Repeat every line of the data exactly, but not the pictures.

——————————

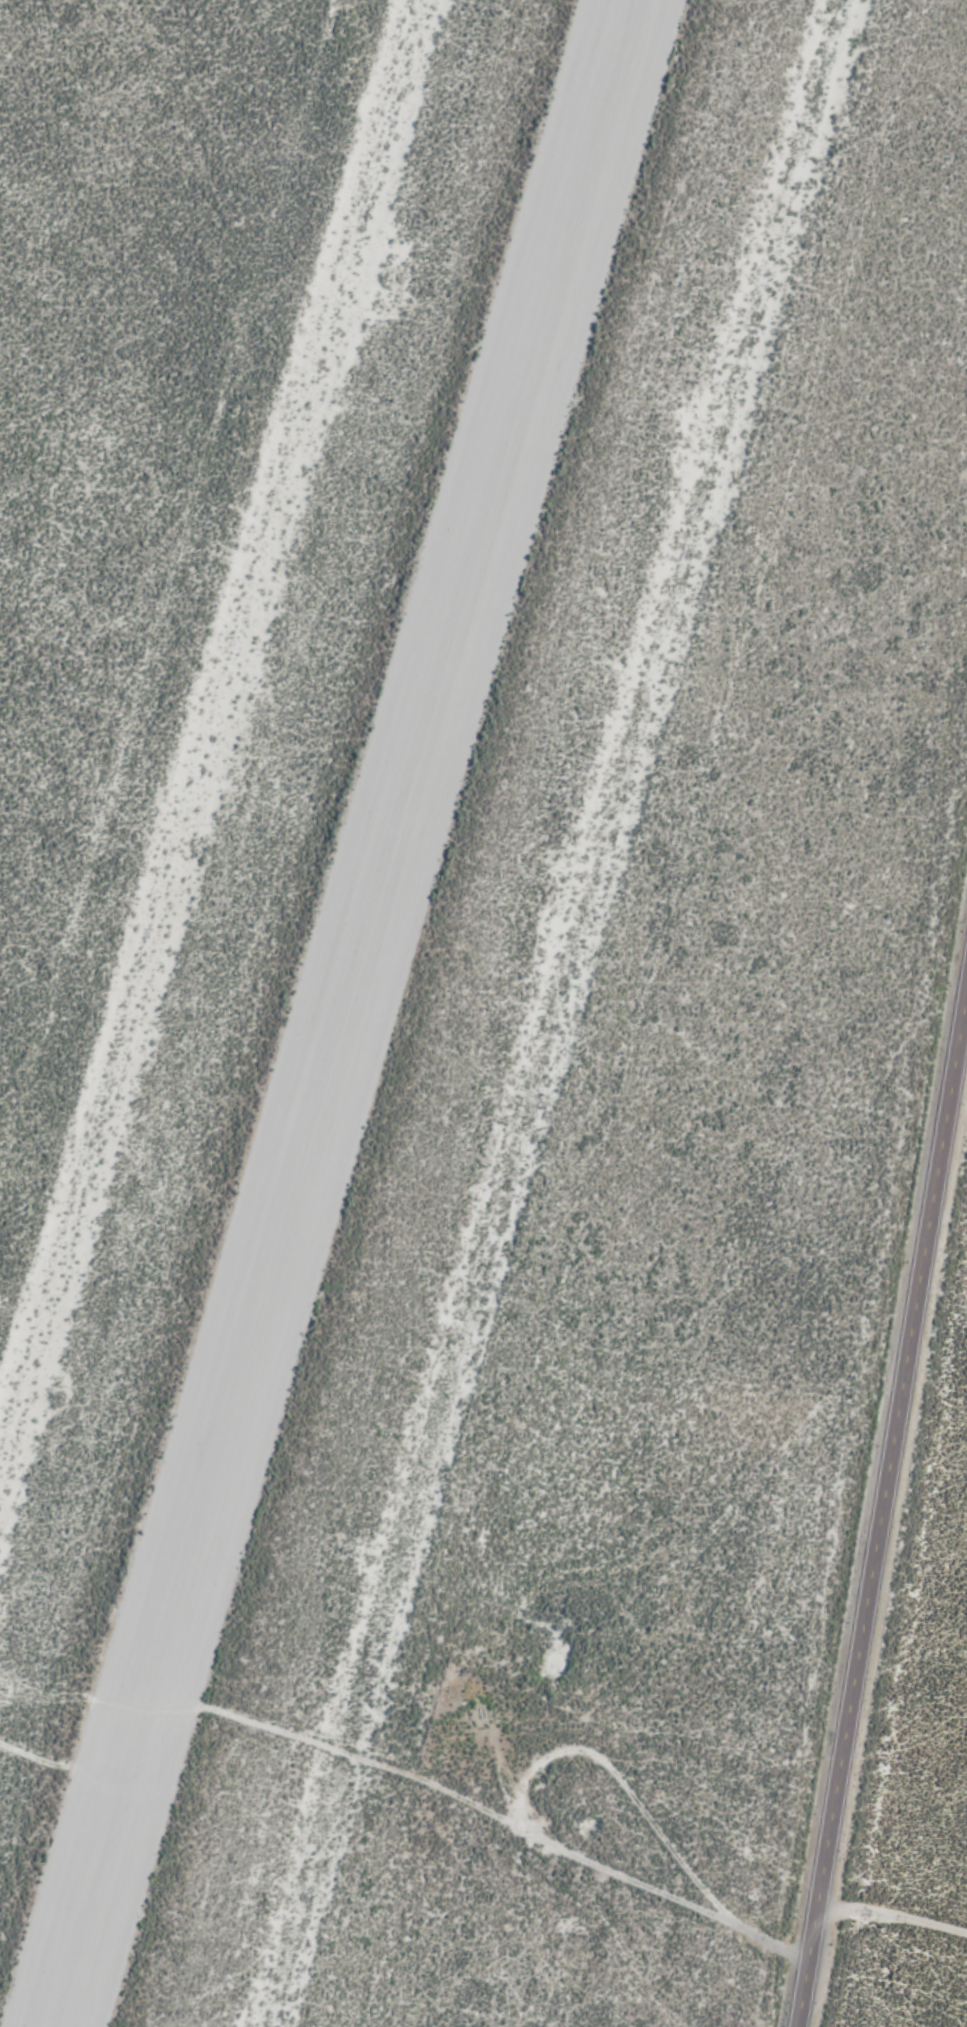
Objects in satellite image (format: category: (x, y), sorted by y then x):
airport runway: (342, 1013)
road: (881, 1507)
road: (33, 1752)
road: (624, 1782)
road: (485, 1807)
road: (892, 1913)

——————————

● **RESULT**
Objects in satellite image (format: category: (x, y), sorted by y then x):
airport runway: (342, 1013)
road: (881, 1507)
road: (33, 1752)
road: (624, 1782)
road: (485, 1807)
road: (892, 1913)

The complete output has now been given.